- **Exercise data**
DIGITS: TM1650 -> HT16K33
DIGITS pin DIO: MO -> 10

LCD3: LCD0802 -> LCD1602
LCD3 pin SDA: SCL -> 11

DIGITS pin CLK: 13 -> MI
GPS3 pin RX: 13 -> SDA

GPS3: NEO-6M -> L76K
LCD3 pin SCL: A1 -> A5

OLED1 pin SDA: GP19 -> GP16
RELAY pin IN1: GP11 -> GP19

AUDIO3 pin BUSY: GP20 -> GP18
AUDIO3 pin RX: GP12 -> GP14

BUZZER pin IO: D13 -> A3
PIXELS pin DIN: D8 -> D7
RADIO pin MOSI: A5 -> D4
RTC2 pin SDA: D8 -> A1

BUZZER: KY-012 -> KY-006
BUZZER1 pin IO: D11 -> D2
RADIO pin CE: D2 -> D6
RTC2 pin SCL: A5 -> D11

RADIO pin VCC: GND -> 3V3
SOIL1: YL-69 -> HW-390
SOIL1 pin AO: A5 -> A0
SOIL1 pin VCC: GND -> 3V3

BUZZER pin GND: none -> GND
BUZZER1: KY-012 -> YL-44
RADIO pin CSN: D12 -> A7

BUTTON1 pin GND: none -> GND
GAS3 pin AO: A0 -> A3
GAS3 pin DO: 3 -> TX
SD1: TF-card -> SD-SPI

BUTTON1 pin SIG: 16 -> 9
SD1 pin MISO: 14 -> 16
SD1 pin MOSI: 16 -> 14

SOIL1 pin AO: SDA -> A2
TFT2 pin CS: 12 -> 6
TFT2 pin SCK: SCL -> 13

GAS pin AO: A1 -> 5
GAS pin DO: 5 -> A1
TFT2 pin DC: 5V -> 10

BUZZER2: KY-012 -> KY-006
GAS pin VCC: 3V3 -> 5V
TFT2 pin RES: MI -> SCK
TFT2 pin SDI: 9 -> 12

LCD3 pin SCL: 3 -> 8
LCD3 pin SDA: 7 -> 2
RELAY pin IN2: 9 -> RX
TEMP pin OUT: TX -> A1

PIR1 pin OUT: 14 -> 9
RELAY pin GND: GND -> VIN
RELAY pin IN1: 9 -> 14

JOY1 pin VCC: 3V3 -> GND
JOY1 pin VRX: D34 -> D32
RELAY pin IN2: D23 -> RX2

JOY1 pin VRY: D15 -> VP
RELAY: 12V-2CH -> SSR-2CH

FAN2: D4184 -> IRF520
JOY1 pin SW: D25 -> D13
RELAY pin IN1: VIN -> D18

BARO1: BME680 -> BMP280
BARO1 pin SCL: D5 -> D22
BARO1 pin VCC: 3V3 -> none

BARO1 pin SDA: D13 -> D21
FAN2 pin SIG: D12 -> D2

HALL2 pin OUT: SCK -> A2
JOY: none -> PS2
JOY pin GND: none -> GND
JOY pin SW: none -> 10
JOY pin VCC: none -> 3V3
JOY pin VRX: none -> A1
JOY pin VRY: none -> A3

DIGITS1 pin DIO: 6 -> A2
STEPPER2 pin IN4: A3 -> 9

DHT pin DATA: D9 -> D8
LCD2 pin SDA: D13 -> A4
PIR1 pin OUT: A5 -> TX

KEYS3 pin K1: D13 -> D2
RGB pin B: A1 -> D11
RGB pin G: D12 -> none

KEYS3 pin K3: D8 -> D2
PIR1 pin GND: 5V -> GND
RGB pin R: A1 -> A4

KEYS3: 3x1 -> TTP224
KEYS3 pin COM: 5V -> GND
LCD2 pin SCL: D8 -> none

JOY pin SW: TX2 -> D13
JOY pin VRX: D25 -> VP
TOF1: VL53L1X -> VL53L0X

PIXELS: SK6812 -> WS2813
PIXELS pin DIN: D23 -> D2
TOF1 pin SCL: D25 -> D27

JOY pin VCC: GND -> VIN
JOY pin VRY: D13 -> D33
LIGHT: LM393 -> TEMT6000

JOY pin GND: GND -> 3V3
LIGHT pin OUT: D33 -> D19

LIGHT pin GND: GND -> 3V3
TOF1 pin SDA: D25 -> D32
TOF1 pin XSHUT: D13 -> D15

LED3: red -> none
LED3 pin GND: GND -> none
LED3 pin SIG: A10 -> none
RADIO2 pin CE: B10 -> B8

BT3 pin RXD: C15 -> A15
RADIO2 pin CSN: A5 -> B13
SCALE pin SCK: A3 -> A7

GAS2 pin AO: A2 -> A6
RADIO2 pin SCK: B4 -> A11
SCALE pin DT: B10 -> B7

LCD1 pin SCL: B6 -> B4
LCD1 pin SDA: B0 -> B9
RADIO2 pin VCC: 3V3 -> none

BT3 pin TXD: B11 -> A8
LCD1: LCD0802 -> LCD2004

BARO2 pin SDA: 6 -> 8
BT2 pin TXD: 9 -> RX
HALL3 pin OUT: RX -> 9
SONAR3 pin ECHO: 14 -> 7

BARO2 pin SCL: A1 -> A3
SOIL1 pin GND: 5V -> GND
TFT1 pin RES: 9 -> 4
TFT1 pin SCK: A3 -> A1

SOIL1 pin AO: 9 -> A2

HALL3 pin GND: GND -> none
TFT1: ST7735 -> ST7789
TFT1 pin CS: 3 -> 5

- **Exercise brief**
One stretch of the lines above is wanted, from the line that contains "JOY pin GND: none -> GND" through the line that contains "PIXELS pin DIN: D23 -> D2". Output it exactly.

- **Task result**
JOY pin GND: none -> GND
JOY pin SW: none -> 10
JOY pin VCC: none -> 3V3
JOY pin VRX: none -> A1
JOY pin VRY: none -> A3

DIGITS1 pin DIO: 6 -> A2
STEPPER2 pin IN4: A3 -> 9

DHT pin DATA: D9 -> D8
LCD2 pin SDA: D13 -> A4
PIR1 pin OUT: A5 -> TX

KEYS3 pin K1: D13 -> D2
RGB pin B: A1 -> D11
RGB pin G: D12 -> none

KEYS3 pin K3: D8 -> D2
PIR1 pin GND: 5V -> GND
RGB pin R: A1 -> A4

KEYS3: 3x1 -> TTP224
KEYS3 pin COM: 5V -> GND
LCD2 pin SCL: D8 -> none

JOY pin SW: TX2 -> D13
JOY pin VRX: D25 -> VP
TOF1: VL53L1X -> VL53L0X

PIXELS: SK6812 -> WS2813
PIXELS pin DIN: D23 -> D2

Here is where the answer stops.